Entries taken from a collection
Start of Block
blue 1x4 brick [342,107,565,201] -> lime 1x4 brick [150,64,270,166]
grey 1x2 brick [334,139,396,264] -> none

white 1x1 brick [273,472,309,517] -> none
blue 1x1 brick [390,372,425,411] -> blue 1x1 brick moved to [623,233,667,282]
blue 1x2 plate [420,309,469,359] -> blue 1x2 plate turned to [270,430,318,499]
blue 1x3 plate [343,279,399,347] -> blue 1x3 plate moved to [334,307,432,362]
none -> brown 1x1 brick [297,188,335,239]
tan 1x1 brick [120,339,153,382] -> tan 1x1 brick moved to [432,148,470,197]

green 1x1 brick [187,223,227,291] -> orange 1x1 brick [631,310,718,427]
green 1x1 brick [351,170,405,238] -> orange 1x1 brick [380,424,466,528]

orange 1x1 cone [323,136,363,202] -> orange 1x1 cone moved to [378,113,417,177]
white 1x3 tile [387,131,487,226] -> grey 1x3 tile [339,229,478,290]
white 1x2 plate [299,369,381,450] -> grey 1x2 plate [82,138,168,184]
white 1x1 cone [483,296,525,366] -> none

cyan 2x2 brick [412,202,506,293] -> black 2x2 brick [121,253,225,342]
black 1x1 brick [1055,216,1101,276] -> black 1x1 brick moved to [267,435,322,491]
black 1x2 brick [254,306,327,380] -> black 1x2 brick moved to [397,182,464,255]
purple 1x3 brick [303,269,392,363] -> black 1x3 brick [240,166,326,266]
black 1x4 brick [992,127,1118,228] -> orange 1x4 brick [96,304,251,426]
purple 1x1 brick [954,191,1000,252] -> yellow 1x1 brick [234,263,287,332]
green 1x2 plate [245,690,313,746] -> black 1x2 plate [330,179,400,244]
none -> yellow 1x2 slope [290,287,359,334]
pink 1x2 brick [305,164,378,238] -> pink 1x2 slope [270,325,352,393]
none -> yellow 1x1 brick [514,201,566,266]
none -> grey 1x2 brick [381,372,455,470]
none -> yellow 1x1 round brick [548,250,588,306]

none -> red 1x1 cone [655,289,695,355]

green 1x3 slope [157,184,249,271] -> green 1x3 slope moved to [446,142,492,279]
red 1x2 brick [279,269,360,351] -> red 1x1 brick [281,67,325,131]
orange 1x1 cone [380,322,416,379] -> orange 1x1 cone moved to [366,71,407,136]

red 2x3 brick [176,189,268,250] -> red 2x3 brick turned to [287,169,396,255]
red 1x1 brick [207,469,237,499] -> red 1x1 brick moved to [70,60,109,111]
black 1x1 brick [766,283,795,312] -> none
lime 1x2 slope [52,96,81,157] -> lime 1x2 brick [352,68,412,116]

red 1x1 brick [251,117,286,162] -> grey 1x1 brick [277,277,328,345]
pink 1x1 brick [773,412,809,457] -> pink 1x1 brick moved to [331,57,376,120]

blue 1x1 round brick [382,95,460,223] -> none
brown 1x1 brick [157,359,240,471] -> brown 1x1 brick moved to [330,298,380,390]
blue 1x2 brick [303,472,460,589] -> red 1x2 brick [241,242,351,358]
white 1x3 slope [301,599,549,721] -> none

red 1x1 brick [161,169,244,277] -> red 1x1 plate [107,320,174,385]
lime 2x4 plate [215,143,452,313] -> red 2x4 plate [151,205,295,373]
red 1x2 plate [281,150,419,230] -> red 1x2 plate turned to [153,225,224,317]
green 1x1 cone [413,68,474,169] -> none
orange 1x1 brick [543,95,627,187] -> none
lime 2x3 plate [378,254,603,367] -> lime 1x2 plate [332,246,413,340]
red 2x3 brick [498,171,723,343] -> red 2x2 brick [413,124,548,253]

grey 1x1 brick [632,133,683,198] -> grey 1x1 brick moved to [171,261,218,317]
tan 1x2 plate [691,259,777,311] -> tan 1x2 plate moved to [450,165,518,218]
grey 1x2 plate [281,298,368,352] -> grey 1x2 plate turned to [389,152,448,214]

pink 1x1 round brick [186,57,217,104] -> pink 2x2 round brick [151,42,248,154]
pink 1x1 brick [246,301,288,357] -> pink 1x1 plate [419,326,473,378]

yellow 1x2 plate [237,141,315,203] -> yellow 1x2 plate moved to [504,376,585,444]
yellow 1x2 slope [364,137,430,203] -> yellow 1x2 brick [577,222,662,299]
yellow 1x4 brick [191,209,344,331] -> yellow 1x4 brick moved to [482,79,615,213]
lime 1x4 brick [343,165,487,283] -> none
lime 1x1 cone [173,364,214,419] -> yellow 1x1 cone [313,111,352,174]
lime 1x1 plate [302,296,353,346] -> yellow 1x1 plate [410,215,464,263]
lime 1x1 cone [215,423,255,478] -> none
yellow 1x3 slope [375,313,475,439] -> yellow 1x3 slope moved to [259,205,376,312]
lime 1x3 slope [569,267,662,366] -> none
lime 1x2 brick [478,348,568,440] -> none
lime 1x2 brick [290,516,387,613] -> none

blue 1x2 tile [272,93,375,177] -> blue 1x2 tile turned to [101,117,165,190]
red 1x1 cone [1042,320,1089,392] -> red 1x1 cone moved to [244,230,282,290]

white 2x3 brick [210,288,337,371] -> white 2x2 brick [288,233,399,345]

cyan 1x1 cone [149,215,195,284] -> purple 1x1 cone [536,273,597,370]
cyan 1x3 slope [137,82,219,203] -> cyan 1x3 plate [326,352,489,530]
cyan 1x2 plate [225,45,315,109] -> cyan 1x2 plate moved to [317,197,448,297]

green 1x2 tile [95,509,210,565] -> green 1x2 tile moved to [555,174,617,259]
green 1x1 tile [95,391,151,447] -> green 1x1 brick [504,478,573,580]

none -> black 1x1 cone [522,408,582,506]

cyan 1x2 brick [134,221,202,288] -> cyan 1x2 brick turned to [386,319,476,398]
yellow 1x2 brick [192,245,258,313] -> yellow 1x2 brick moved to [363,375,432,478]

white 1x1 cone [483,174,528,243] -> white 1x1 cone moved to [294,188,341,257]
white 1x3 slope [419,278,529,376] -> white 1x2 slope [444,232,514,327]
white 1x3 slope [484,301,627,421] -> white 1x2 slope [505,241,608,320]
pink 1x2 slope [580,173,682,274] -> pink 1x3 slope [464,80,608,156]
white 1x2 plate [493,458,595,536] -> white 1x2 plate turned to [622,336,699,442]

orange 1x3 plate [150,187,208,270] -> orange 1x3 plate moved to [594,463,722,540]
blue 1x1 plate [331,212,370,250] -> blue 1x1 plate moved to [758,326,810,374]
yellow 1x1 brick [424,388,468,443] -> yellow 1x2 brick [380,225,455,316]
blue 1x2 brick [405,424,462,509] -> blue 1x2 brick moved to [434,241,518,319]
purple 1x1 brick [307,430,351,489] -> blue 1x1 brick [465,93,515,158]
End of Block
• Your instructions:
Only certain lines are wanted. Please return exactly those from the top of the data through the line with "red 1x1 brick [251,117,286,162]".

• Result of this exercise:
blue 1x4 brick [342,107,565,201] -> lime 1x4 brick [150,64,270,166]
grey 1x2 brick [334,139,396,264] -> none

white 1x1 brick [273,472,309,517] -> none
blue 1x1 brick [390,372,425,411] -> blue 1x1 brick moved to [623,233,667,282]
blue 1x2 plate [420,309,469,359] -> blue 1x2 plate turned to [270,430,318,499]
blue 1x3 plate [343,279,399,347] -> blue 1x3 plate moved to [334,307,432,362]
none -> brown 1x1 brick [297,188,335,239]
tan 1x1 brick [120,339,153,382] -> tan 1x1 brick moved to [432,148,470,197]

green 1x1 brick [187,223,227,291] -> orange 1x1 brick [631,310,718,427]
green 1x1 brick [351,170,405,238] -> orange 1x1 brick [380,424,466,528]

orange 1x1 cone [323,136,363,202] -> orange 1x1 cone moved to [378,113,417,177]
white 1x3 tile [387,131,487,226] -> grey 1x3 tile [339,229,478,290]
white 1x2 plate [299,369,381,450] -> grey 1x2 plate [82,138,168,184]
white 1x1 cone [483,296,525,366] -> none

cyan 2x2 brick [412,202,506,293] -> black 2x2 brick [121,253,225,342]
black 1x1 brick [1055,216,1101,276] -> black 1x1 brick moved to [267,435,322,491]
black 1x2 brick [254,306,327,380] -> black 1x2 brick moved to [397,182,464,255]
purple 1x3 brick [303,269,392,363] -> black 1x3 brick [240,166,326,266]
black 1x4 brick [992,127,1118,228] -> orange 1x4 brick [96,304,251,426]
purple 1x1 brick [954,191,1000,252] -> yellow 1x1 brick [234,263,287,332]
green 1x2 plate [245,690,313,746] -> black 1x2 plate [330,179,400,244]
none -> yellow 1x2 slope [290,287,359,334]
pink 1x2 brick [305,164,378,238] -> pink 1x2 slope [270,325,352,393]
none -> yellow 1x1 brick [514,201,566,266]
none -> grey 1x2 brick [381,372,455,470]
none -> yellow 1x1 round brick [548,250,588,306]

none -> red 1x1 cone [655,289,695,355]

green 1x3 slope [157,184,249,271] -> green 1x3 slope moved to [446,142,492,279]
red 1x2 brick [279,269,360,351] -> red 1x1 brick [281,67,325,131]
orange 1x1 cone [380,322,416,379] -> orange 1x1 cone moved to [366,71,407,136]

red 2x3 brick [176,189,268,250] -> red 2x3 brick turned to [287,169,396,255]
red 1x1 brick [207,469,237,499] -> red 1x1 brick moved to [70,60,109,111]
black 1x1 brick [766,283,795,312] -> none
lime 1x2 slope [52,96,81,157] -> lime 1x2 brick [352,68,412,116]

red 1x1 brick [251,117,286,162] -> grey 1x1 brick [277,277,328,345]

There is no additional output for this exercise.